- _Work required_
Set down each record that follows exactly. Drop the images.

- _Material to process_
########
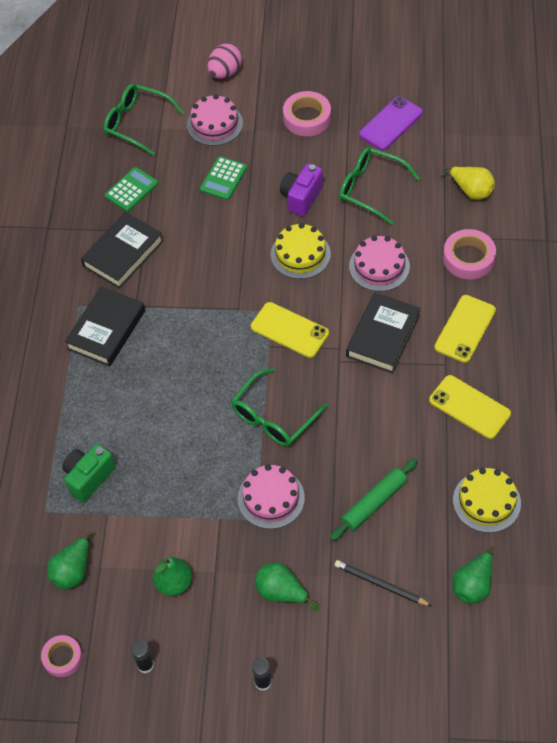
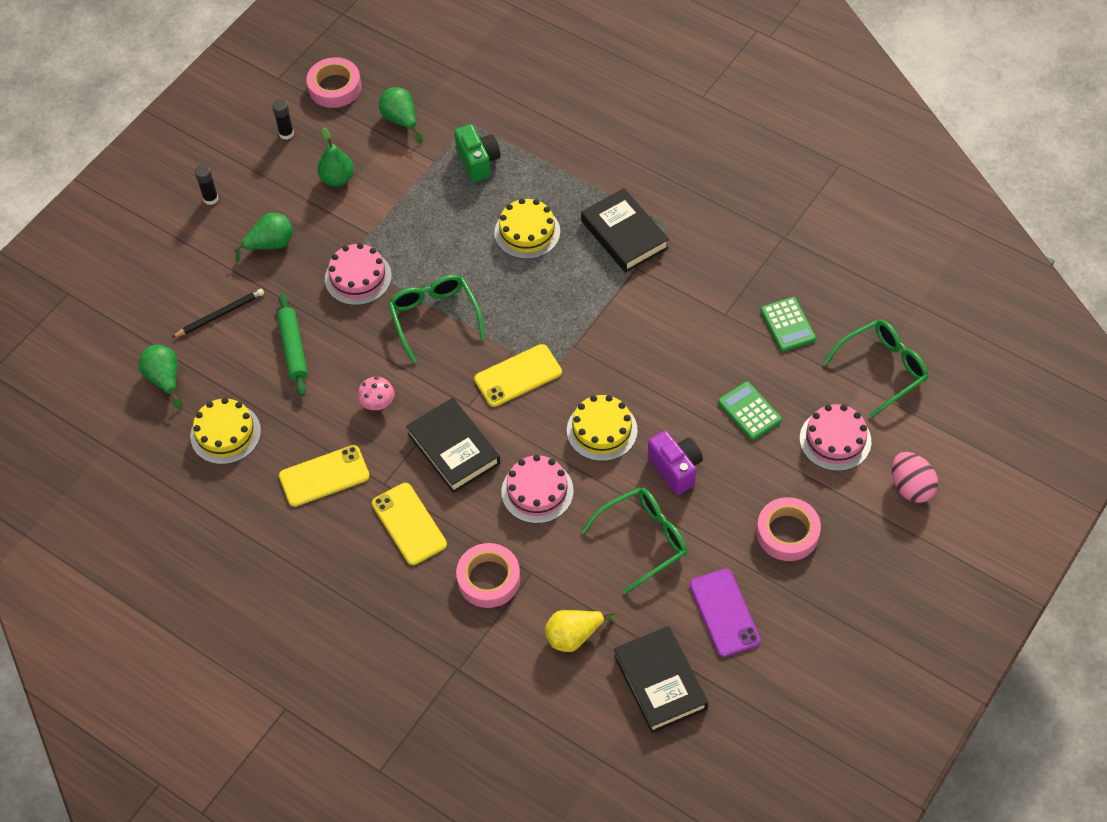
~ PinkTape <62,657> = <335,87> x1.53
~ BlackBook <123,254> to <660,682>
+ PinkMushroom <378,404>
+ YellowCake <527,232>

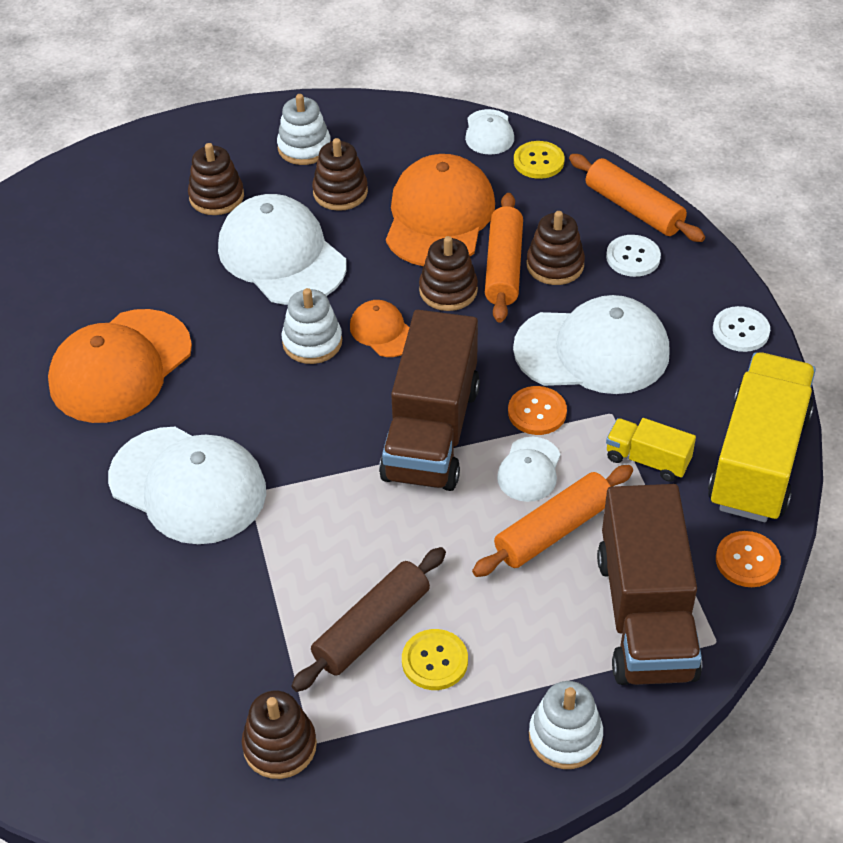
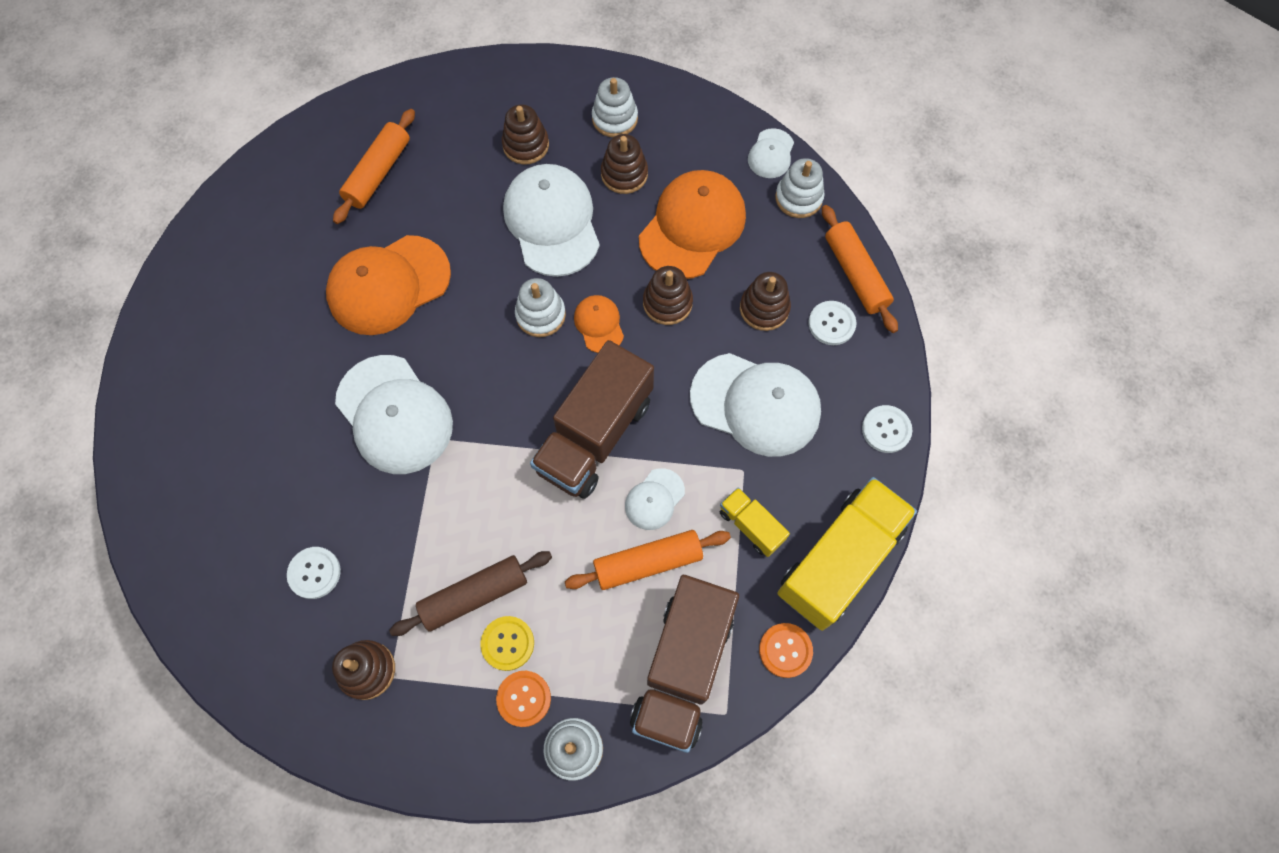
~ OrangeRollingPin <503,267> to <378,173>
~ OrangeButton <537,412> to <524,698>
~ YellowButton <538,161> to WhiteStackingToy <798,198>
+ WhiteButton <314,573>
########
- _Result of the exercise_
~ PinkTape <62,657> = <335,87> x1.53
~ BlackBook <123,254> to <660,682>
+ PinkMushroom <378,404>
+ YellowCake <527,232>

~ OrangeRollingPin <503,267> to <378,173>
~ OrangeButton <537,412> to <524,698>
~ YellowButton <538,161> to WhiteStackingToy <798,198>
+ WhiteButton <314,573>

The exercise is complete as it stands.